Task statement:
Copy out each line below verbatim, skipping any picture.

┄┄┄┄┄┄

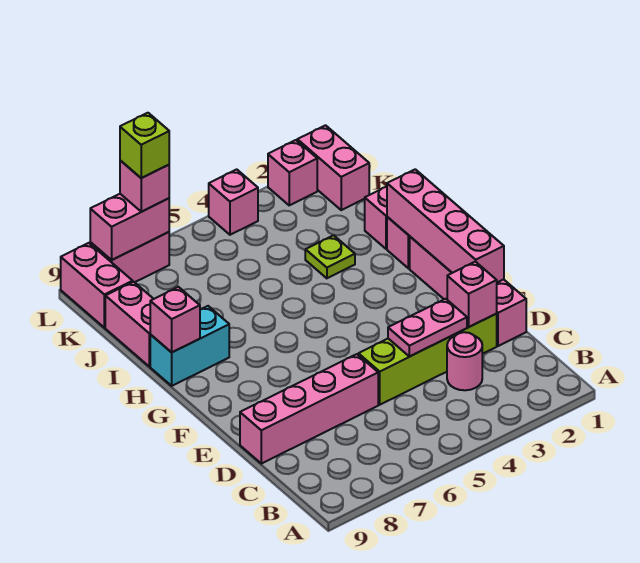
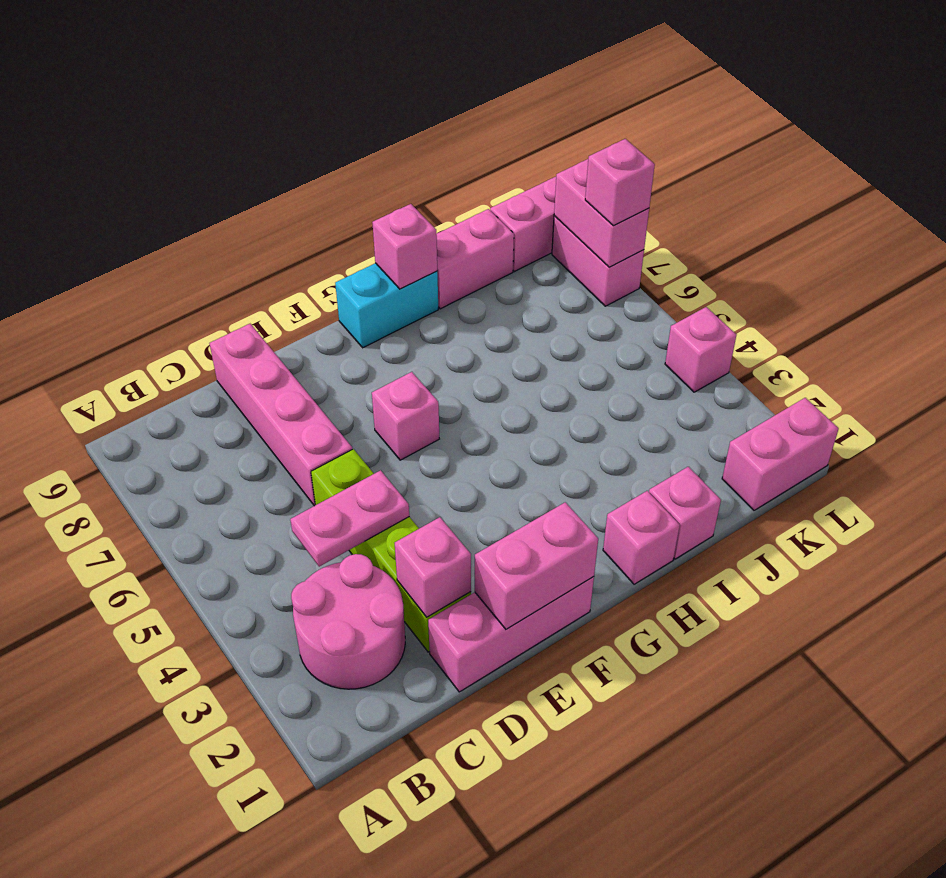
pink 1x1 round brick [447,332,482,390] -> pink 2x2 round brick [291,554,405,689]
pink 1x4 brick [410,237,526,346] -> pink 1x3 brick [428,577,594,692]
pink 1x2 plate [388,299,467,357] -> pink 1x2 plate turned to [290,470,409,567]
pink 1x4 brick [387,169,504,282] -> pink 1x2 brick [475,502,598,629]
cyan 1x2 brick [150,306,229,386] -> cyan 1x2 brick turned to [335,263,438,348]
lime 1x1 plate [305,235,355,278] -> none
pink 1x1 brick [268,140,317,205] -> pink 1x1 brick moved to [372,372,439,460]
lime 1x1 brick [120,113,169,178] -> none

┄┄┄┄┄┄

Result for this exercise:
pink 1x1 round brick [447,332,482,390] -> pink 2x2 round brick [291,554,405,689]
pink 1x4 brick [410,237,526,346] -> pink 1x3 brick [428,577,594,692]
pink 1x2 plate [388,299,467,357] -> pink 1x2 plate turned to [290,470,409,567]
pink 1x4 brick [387,169,504,282] -> pink 1x2 brick [475,502,598,629]
cyan 1x2 brick [150,306,229,386] -> cyan 1x2 brick turned to [335,263,438,348]
lime 1x1 plate [305,235,355,278] -> none
pink 1x1 brick [268,140,317,205] -> pink 1x1 brick moved to [372,372,439,460]
lime 1x1 brick [120,113,169,178] -> none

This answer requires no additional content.